Material for the task »
↓↓↓

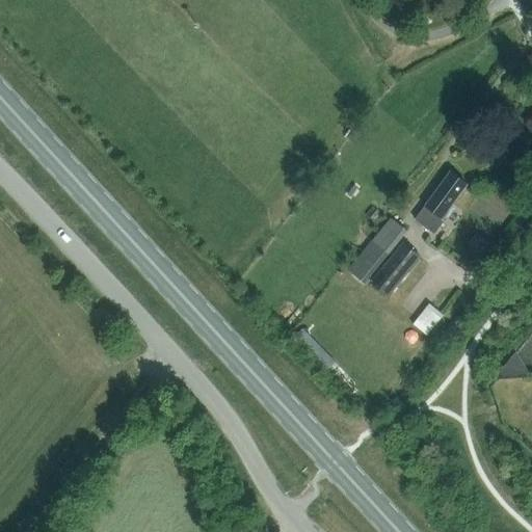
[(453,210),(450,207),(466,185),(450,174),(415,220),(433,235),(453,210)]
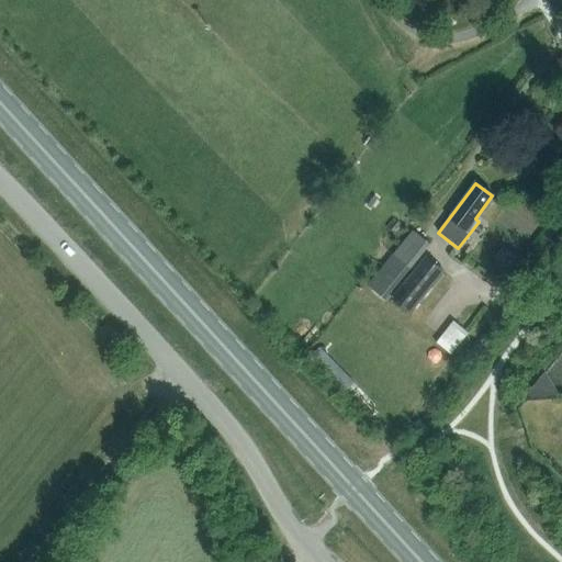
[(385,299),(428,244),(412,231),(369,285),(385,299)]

↑↑↑
↓↓↓

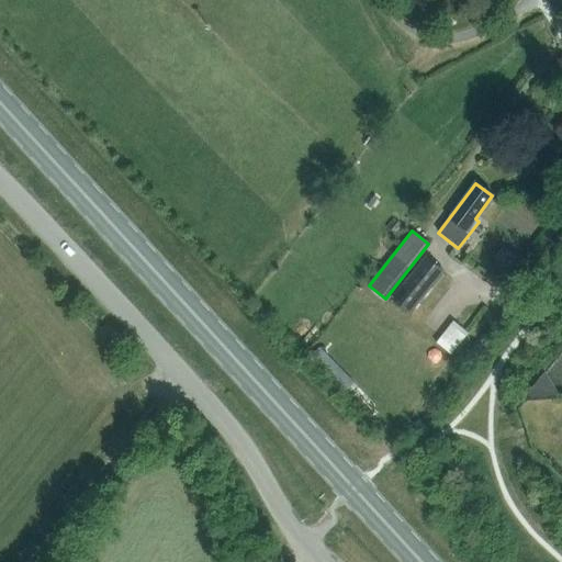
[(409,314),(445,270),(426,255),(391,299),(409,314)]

↑↑↑
↓↓↓

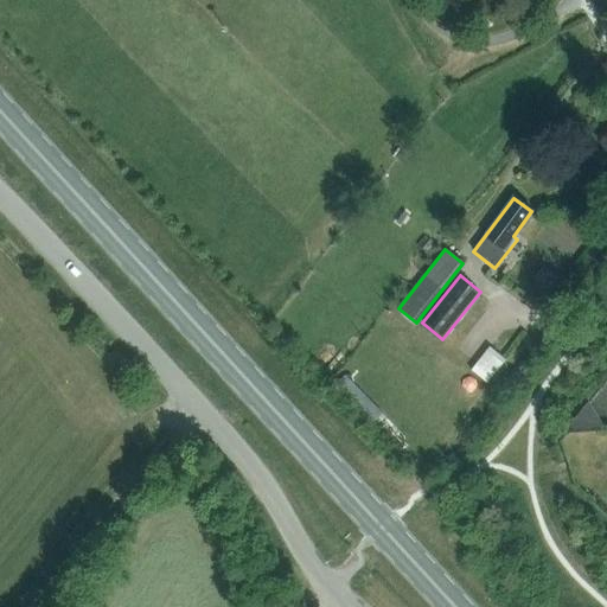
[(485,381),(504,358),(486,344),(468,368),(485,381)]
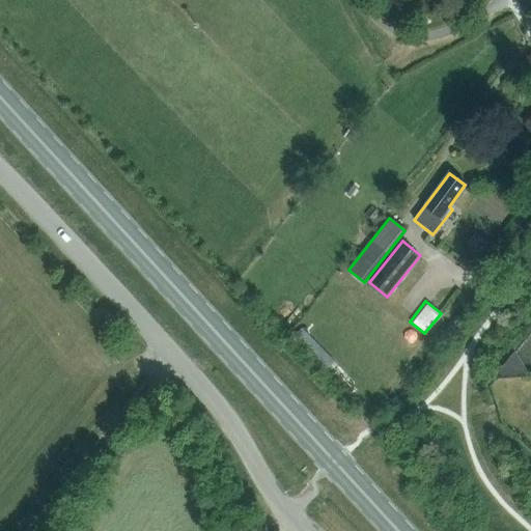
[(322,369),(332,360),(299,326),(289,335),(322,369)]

↑↑↑

Required action » In the listing above, find the line with "[(485,381),(504,358),(486,344),(468,368),(485,381)]" and the line with "[(322,369),(332,360),(299,326),(289,335),(322,369)]". Copy both of them and every line between, exactly, but not the pictures.

Exercise response »
[(485,381),(504,358),(486,344),(468,368),(485,381)]
[(322,369),(332,360),(299,326),(289,335),(322,369)]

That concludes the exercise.